### BRIEF
Exclude all pictures. Then restate, word for word, the entries from the first line through the line that contains "(319, 198) = (475, 306): none -> orange jar".

### DATA TO PROCESS
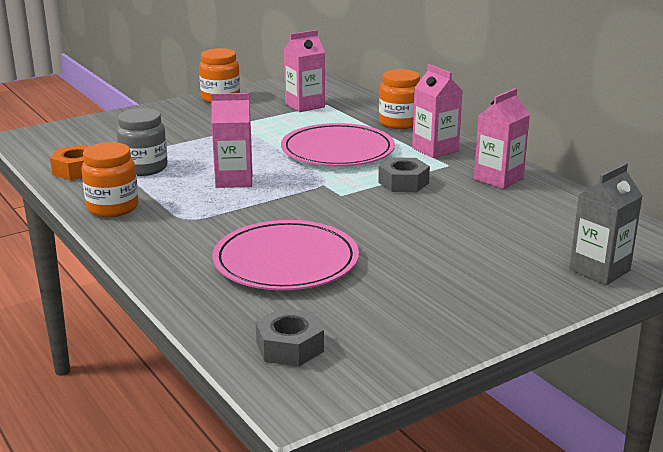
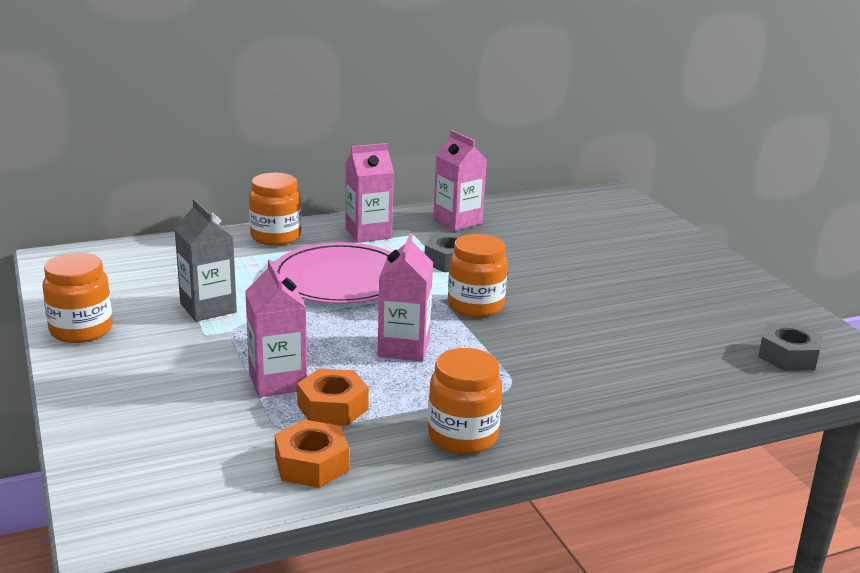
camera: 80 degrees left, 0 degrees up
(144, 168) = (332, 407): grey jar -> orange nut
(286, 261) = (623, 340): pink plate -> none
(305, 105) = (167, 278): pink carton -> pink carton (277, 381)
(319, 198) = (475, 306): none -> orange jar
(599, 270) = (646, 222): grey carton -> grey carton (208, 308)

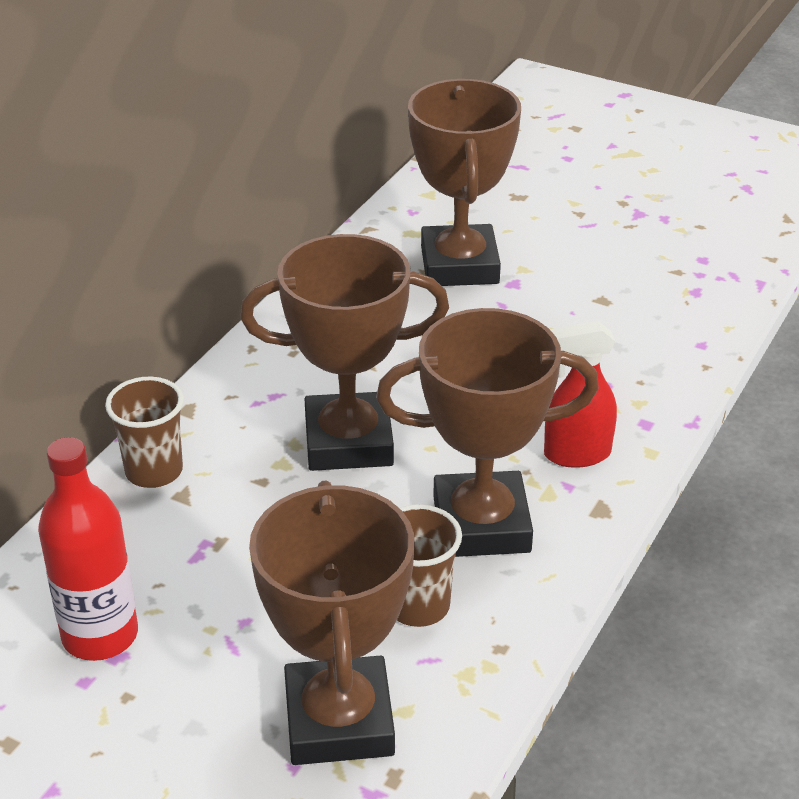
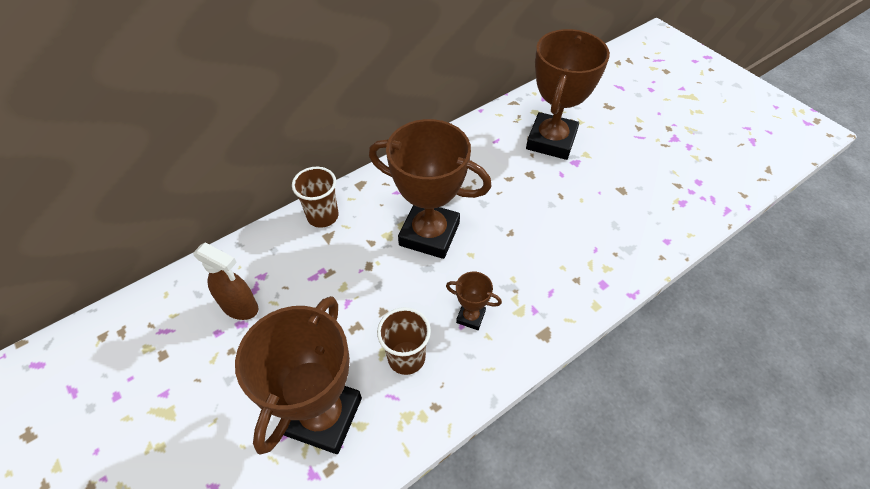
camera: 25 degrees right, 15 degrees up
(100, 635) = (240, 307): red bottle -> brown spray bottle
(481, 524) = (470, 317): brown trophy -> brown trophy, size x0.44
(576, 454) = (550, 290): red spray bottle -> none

### RESPONSE FOR THIS EXERCISE
camera: 80 degrees left, 0 degrees up
(144, 168) = (332, 407): grey jar -> orange nut
(286, 261) = (623, 340): pink plate -> none
(305, 105) = (167, 278): pink carton -> pink carton (277, 381)
(319, 198) = (475, 306): none -> orange jar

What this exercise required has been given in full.